**How to complete this task:** Retype the items from the line containing "Question: Based on" up to and including the line containing "(E) fuzzy red", keeping every word and mark unchanged.
++++ Listed entries ++++
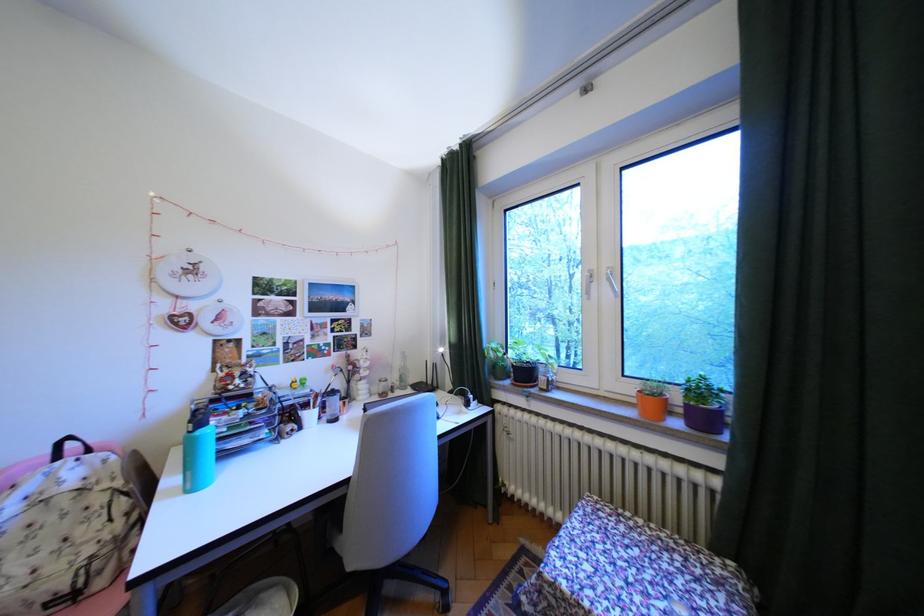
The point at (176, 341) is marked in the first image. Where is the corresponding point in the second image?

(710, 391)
++++
++++ Listed entries ++++
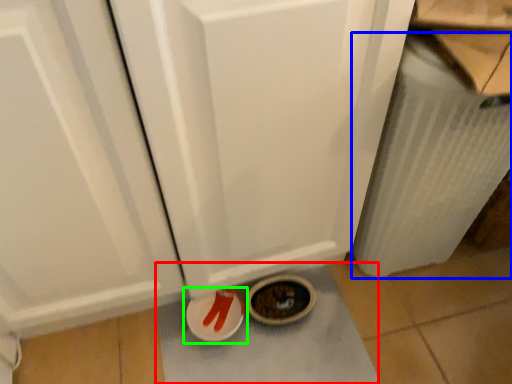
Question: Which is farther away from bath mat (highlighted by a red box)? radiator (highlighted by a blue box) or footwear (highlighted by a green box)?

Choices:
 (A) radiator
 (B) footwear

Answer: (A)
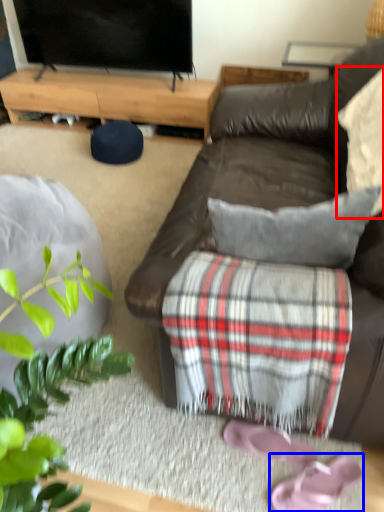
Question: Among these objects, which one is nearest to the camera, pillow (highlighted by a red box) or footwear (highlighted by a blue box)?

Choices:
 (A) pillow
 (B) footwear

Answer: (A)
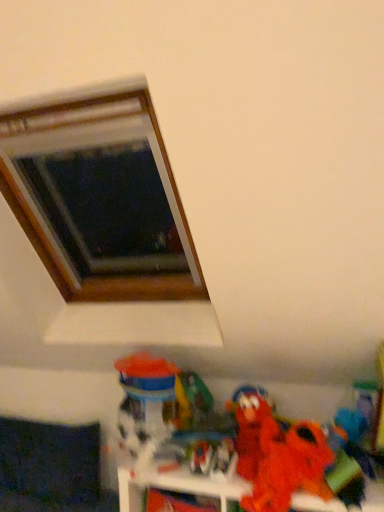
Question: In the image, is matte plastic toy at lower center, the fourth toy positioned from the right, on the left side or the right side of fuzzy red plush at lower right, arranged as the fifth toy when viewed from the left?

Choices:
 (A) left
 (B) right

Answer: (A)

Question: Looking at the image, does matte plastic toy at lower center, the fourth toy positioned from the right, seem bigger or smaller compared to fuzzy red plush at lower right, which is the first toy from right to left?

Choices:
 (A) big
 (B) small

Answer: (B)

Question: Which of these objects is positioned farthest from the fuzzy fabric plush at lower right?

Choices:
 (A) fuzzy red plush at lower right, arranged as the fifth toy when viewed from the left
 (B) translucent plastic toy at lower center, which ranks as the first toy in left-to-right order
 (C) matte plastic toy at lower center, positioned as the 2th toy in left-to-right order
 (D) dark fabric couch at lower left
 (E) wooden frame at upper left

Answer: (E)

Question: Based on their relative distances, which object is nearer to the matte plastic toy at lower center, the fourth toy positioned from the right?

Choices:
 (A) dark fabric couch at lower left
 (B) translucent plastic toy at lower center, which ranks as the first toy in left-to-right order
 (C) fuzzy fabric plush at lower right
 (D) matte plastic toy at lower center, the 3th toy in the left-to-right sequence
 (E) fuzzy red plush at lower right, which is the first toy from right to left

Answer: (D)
++++
++++ Listed entries ++++
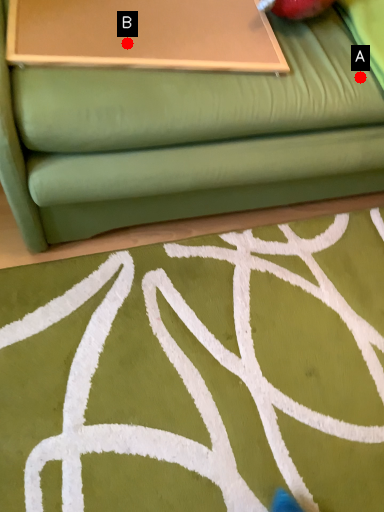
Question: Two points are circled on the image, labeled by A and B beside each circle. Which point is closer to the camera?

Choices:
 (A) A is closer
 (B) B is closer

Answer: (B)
++++
**Task solution:**
Question: Based on their relative distances, which object is nearer to the matte plastic toy at lower center, the fourth toy positioned from the right?

Choices:
 (A) dark fabric couch at lower left
 (B) translucent plastic toy at lower center, which ranks as the first toy in left-to-right order
 (C) fuzzy fabric plush at lower right
 (D) matte plastic toy at lower center, the 3th toy in the left-to-right sequence
 (E) fuzzy red plush at lower right, which is the first toy from right to left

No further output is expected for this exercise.